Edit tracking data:
......

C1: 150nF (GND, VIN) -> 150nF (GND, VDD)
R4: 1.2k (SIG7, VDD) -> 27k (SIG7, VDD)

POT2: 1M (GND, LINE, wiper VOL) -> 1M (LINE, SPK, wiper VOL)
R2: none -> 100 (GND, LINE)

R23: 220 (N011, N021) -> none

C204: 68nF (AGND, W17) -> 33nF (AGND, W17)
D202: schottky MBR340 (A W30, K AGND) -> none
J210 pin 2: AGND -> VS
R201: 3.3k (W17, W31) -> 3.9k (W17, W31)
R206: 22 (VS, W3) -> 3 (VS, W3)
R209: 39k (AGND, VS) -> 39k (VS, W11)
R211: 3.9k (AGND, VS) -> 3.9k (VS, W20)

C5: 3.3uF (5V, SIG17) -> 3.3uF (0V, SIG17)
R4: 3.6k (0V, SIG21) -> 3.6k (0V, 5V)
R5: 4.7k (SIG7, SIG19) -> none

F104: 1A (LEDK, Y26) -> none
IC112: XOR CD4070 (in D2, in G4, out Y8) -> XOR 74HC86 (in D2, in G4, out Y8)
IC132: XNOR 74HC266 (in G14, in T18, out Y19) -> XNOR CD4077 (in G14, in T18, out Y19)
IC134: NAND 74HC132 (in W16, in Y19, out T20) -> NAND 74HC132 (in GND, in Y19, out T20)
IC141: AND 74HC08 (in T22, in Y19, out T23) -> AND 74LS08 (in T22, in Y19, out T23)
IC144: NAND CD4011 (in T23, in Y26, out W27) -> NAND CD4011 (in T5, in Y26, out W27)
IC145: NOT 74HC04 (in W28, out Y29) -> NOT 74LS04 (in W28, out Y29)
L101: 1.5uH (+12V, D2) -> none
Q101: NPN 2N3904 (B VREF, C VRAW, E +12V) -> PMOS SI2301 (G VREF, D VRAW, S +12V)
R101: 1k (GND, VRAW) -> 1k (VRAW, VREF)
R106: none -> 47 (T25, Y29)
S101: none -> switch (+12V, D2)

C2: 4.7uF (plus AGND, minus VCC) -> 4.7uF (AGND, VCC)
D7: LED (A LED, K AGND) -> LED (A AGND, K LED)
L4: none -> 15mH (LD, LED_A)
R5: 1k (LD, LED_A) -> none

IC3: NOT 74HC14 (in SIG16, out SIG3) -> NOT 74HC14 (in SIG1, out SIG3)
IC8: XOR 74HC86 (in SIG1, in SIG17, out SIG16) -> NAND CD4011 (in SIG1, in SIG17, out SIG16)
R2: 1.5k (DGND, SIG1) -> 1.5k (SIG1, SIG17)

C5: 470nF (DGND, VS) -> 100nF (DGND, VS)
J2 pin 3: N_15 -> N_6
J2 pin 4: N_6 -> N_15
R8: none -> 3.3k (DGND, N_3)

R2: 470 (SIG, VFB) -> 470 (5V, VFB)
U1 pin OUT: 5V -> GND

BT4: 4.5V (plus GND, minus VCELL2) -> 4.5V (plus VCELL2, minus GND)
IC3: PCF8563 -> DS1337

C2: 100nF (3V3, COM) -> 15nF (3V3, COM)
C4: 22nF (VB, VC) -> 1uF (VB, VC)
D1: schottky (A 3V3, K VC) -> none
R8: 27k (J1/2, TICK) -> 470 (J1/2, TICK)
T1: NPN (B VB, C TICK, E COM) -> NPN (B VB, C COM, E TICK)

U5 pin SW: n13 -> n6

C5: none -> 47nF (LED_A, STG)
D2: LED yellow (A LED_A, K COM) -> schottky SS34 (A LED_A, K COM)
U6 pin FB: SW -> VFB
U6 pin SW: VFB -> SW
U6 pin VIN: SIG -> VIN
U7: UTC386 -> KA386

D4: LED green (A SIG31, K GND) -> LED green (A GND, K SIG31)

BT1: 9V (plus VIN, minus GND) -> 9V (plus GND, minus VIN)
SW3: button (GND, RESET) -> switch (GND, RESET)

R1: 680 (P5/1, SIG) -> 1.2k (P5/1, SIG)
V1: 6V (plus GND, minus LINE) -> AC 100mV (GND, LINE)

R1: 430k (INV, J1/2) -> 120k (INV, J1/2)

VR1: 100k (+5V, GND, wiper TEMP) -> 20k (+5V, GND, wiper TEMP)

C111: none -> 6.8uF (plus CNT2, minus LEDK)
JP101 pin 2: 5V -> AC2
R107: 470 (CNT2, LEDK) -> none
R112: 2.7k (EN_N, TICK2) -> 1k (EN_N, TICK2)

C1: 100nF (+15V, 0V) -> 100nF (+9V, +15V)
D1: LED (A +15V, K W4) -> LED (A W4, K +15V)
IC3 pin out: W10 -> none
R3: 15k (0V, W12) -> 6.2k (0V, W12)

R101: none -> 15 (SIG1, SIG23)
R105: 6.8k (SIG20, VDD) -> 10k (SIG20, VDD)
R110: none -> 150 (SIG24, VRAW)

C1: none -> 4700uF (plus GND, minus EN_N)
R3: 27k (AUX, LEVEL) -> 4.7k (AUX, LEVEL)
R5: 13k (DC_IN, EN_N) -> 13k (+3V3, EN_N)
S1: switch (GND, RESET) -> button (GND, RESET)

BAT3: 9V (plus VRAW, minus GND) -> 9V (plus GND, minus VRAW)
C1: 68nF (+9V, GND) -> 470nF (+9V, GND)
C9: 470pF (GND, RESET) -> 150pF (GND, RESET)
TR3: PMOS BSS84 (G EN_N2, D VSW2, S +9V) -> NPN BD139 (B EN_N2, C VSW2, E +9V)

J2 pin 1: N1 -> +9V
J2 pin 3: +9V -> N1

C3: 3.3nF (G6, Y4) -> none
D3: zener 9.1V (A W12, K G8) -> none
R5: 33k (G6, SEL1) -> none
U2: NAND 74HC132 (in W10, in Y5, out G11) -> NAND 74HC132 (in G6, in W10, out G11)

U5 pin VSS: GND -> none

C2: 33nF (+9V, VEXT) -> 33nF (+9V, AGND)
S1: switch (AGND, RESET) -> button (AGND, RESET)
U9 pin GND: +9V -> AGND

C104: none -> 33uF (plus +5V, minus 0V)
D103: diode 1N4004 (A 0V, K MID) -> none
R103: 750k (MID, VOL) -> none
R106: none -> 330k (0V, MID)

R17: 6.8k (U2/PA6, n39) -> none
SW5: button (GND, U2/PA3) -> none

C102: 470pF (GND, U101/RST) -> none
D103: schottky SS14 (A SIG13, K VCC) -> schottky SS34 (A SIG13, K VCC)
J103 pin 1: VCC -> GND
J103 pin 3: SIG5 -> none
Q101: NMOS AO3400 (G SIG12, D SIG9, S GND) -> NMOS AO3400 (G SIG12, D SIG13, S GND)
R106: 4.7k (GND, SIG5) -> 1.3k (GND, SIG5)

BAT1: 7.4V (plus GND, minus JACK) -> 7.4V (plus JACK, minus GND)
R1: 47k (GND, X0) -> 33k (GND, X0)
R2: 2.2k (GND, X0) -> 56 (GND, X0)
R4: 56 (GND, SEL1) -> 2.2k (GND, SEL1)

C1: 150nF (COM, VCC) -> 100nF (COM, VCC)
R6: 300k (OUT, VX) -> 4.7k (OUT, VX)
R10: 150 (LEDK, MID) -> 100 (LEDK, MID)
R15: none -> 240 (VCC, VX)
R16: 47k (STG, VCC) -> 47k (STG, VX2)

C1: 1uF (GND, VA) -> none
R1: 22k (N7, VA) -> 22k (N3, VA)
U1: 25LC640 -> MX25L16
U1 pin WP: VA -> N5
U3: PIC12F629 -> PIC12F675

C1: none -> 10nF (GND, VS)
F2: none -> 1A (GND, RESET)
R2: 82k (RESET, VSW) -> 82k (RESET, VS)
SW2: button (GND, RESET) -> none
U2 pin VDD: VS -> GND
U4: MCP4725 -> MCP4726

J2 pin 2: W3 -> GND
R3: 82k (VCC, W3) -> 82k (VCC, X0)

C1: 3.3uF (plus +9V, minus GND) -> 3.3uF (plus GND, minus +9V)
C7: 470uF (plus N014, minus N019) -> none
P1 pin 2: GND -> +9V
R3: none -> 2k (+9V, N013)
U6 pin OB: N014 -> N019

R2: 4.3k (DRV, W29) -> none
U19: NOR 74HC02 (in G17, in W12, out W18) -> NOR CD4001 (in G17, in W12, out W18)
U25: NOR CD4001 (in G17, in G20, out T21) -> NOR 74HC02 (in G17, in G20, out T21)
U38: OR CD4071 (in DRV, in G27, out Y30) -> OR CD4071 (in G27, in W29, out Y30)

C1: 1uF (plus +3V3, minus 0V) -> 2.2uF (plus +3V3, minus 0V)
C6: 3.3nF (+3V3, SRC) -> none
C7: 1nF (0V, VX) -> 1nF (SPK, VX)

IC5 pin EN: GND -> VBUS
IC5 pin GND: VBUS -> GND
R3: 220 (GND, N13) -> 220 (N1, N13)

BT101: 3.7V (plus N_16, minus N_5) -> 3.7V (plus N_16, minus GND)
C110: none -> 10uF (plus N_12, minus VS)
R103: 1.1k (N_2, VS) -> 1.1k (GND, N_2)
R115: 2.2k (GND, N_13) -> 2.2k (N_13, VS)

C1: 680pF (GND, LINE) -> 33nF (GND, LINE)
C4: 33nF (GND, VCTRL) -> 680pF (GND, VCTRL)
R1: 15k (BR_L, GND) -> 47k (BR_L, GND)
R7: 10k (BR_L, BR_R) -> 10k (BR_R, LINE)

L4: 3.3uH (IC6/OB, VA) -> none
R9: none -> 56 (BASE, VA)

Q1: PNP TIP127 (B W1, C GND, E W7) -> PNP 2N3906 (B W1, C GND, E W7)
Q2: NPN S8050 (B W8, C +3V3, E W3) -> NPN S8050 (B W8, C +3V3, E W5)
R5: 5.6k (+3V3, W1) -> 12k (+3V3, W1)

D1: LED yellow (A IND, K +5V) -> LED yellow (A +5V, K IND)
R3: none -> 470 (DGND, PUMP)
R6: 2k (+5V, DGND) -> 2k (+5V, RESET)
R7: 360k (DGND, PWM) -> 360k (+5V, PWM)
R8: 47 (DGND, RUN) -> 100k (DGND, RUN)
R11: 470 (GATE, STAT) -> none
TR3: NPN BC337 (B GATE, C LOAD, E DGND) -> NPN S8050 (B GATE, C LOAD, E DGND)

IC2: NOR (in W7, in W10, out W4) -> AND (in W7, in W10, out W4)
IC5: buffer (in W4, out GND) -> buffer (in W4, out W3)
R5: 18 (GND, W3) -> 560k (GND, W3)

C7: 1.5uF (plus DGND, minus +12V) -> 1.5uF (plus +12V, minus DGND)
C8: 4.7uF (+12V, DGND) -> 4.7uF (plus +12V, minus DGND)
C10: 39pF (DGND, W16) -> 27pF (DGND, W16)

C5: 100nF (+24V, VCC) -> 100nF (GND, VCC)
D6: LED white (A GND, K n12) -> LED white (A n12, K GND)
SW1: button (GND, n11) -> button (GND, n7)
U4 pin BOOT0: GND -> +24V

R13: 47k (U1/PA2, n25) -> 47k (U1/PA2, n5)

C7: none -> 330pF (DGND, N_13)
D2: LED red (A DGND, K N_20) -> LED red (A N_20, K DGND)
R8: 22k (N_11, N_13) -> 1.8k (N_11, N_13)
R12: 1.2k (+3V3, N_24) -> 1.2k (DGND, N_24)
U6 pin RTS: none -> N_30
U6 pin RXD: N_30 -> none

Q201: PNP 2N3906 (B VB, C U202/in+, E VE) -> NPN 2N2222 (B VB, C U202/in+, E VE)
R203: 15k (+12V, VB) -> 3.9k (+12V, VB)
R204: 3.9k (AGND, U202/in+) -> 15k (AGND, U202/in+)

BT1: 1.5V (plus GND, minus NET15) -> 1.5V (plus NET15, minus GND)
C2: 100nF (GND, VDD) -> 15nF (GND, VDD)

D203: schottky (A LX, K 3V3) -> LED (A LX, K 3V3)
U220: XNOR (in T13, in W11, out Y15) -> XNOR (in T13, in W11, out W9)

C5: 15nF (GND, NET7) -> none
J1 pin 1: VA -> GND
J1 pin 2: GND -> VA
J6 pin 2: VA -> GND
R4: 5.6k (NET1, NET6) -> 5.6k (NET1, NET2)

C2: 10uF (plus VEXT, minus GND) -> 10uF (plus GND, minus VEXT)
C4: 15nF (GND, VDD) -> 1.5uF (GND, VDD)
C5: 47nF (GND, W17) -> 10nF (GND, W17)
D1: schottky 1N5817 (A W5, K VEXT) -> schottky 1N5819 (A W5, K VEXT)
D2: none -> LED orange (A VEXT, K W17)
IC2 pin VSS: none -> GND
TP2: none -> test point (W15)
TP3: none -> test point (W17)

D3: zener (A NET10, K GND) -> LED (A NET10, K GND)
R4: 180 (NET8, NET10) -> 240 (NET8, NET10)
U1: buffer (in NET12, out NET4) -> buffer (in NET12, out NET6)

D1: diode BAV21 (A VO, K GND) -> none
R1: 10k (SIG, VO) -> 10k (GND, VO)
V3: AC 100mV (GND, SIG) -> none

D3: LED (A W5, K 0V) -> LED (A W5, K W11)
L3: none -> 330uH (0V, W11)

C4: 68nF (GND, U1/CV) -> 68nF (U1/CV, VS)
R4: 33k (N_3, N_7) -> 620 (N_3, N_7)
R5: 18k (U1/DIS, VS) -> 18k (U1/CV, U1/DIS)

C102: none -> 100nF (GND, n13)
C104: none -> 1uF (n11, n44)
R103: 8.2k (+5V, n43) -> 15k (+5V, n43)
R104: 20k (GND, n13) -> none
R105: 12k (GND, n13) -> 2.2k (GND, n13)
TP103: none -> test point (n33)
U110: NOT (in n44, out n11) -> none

......

Print the lines above from the one with "R106: 4.7k (GND, SIG5) -> 1.3k (GND, SIG5)" through the one with "U25: NOR CD4001", both included, exactly as written and nothing more.

• **Answer for this exercise**:
R106: 4.7k (GND, SIG5) -> 1.3k (GND, SIG5)

BAT1: 7.4V (plus GND, minus JACK) -> 7.4V (plus JACK, minus GND)
R1: 47k (GND, X0) -> 33k (GND, X0)
R2: 2.2k (GND, X0) -> 56 (GND, X0)
R4: 56 (GND, SEL1) -> 2.2k (GND, SEL1)

C1: 150nF (COM, VCC) -> 100nF (COM, VCC)
R6: 300k (OUT, VX) -> 4.7k (OUT, VX)
R10: 150 (LEDK, MID) -> 100 (LEDK, MID)
R15: none -> 240 (VCC, VX)
R16: 47k (STG, VCC) -> 47k (STG, VX2)

C1: 1uF (GND, VA) -> none
R1: 22k (N7, VA) -> 22k (N3, VA)
U1: 25LC640 -> MX25L16
U1 pin WP: VA -> N5
U3: PIC12F629 -> PIC12F675

C1: none -> 10nF (GND, VS)
F2: none -> 1A (GND, RESET)
R2: 82k (RESET, VSW) -> 82k (RESET, VS)
SW2: button (GND, RESET) -> none
U2 pin VDD: VS -> GND
U4: MCP4725 -> MCP4726

J2 pin 2: W3 -> GND
R3: 82k (VCC, W3) -> 82k (VCC, X0)

C1: 3.3uF (plus +9V, minus GND) -> 3.3uF (plus GND, minus +9V)
C7: 470uF (plus N014, minus N019) -> none
P1 pin 2: GND -> +9V
R3: none -> 2k (+9V, N013)
U6 pin OB: N014 -> N019

R2: 4.3k (DRV, W29) -> none
U19: NOR 74HC02 (in G17, in W12, out W18) -> NOR CD4001 (in G17, in W12, out W18)
U25: NOR CD4001 (in G17, in G20, out T21) -> NOR 74HC02 (in G17, in G20, out T21)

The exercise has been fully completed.